Given the material below, return only the lines starting at the line with "(276, 322) = (677, 245): none -> green apple" and ending at the line with "(744, 195) = (340, 190): purple", exactly as they appear.

> THE DATA:
--- START ---
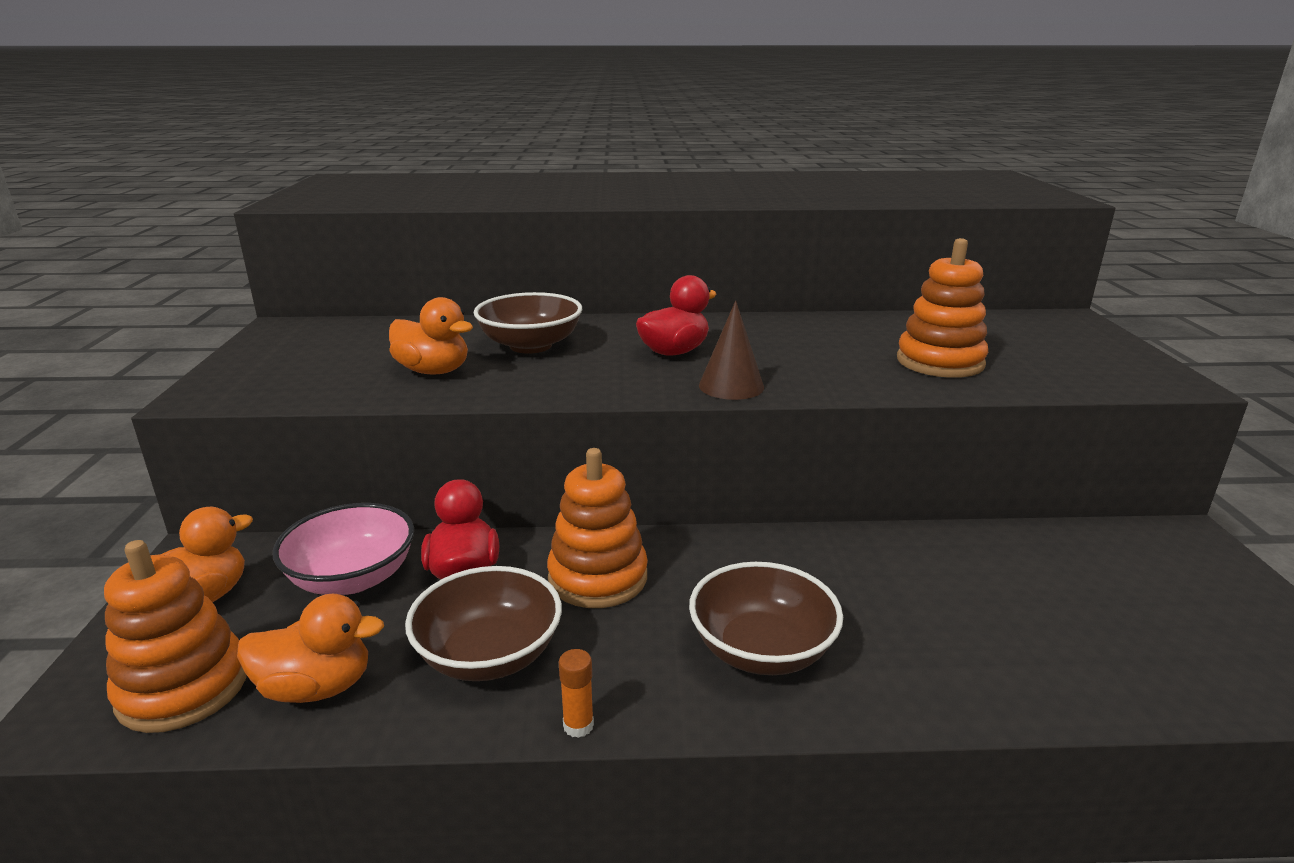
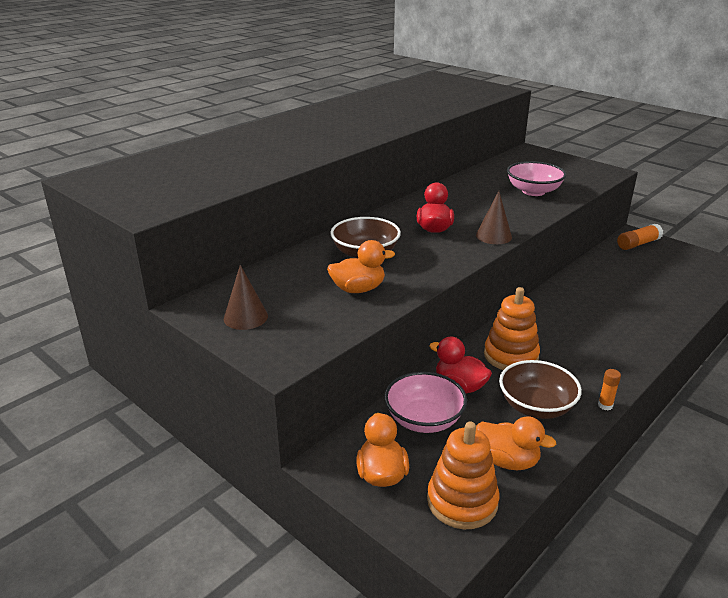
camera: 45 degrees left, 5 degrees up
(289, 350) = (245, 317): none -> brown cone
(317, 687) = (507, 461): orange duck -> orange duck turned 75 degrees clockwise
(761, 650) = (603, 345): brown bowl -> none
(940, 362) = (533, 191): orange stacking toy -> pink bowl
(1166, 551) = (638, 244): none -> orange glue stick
--- END ---
--- START ---
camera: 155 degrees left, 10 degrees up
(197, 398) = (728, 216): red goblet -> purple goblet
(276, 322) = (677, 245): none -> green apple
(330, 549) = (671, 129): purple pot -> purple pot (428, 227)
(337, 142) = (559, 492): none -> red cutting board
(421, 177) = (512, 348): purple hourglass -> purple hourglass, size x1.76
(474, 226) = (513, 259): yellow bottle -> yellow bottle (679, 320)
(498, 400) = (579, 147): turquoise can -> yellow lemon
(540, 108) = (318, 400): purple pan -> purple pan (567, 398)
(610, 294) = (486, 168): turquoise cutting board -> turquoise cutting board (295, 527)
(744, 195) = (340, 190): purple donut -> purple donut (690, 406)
--- END ---
--- START ---
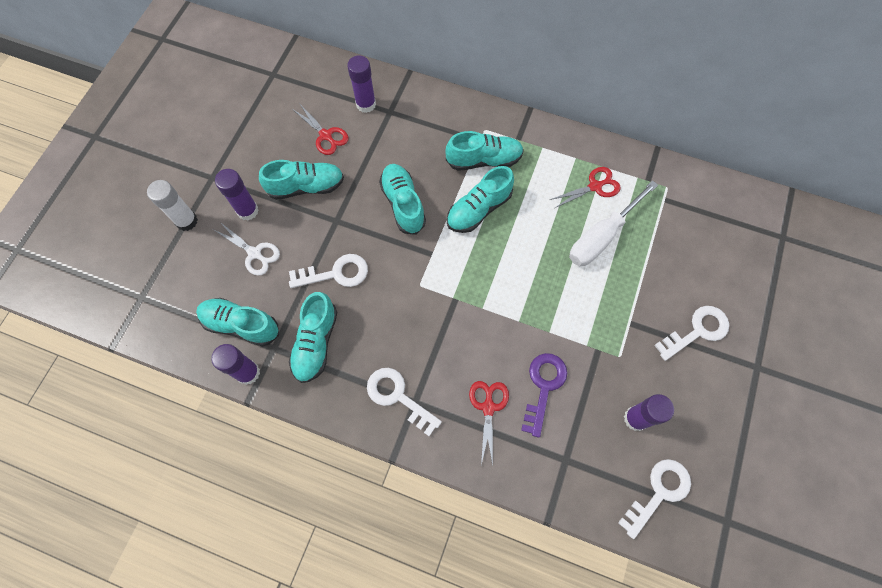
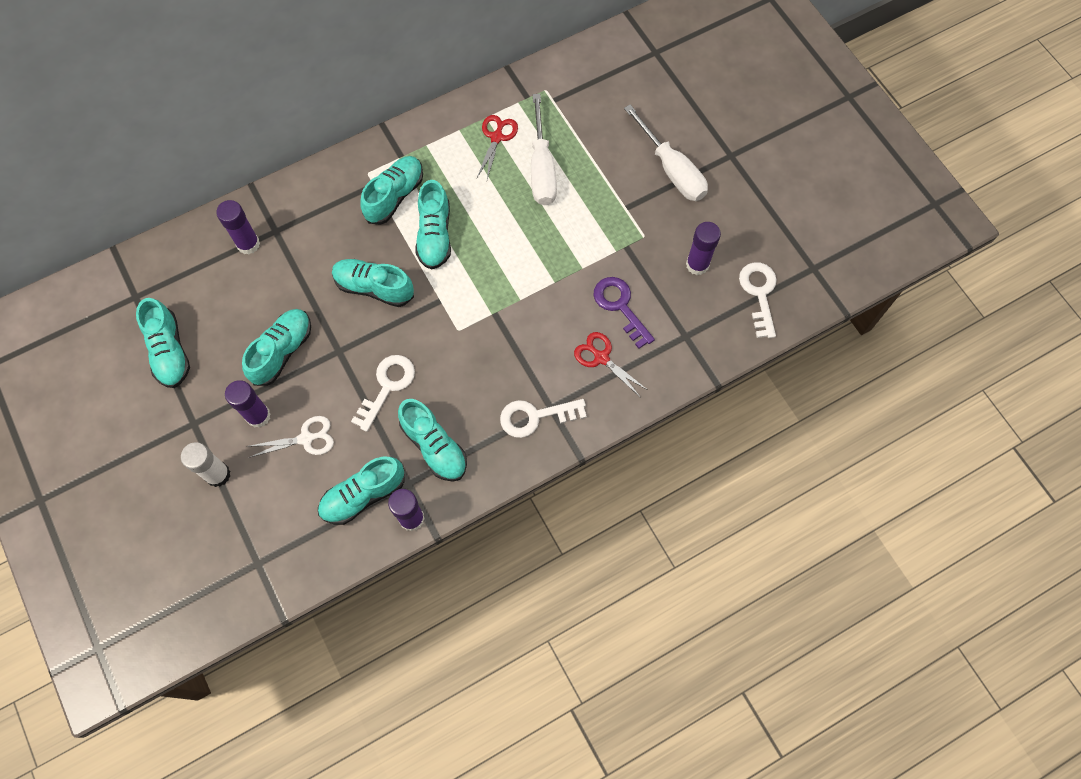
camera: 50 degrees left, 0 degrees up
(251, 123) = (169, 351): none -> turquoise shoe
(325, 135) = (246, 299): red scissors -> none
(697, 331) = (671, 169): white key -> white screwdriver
--- END ---
> ANSWER BELOW:
(276, 322) = (677, 245): none -> green apple
(330, 549) = (671, 129): purple pot -> purple pot (428, 227)
(337, 142) = (559, 492): none -> red cutting board
(421, 177) = (512, 348): purple hourglass -> purple hourglass, size x1.76
(474, 226) = (513, 259): yellow bottle -> yellow bottle (679, 320)
(498, 400) = (579, 147): turquoise can -> yellow lemon
(540, 108) = (318, 400): purple pan -> purple pan (567, 398)
(610, 294) = (486, 168): turquoise cutting board -> turquoise cutting board (295, 527)
(744, 195) = (340, 190): purple donut -> purple donut (690, 406)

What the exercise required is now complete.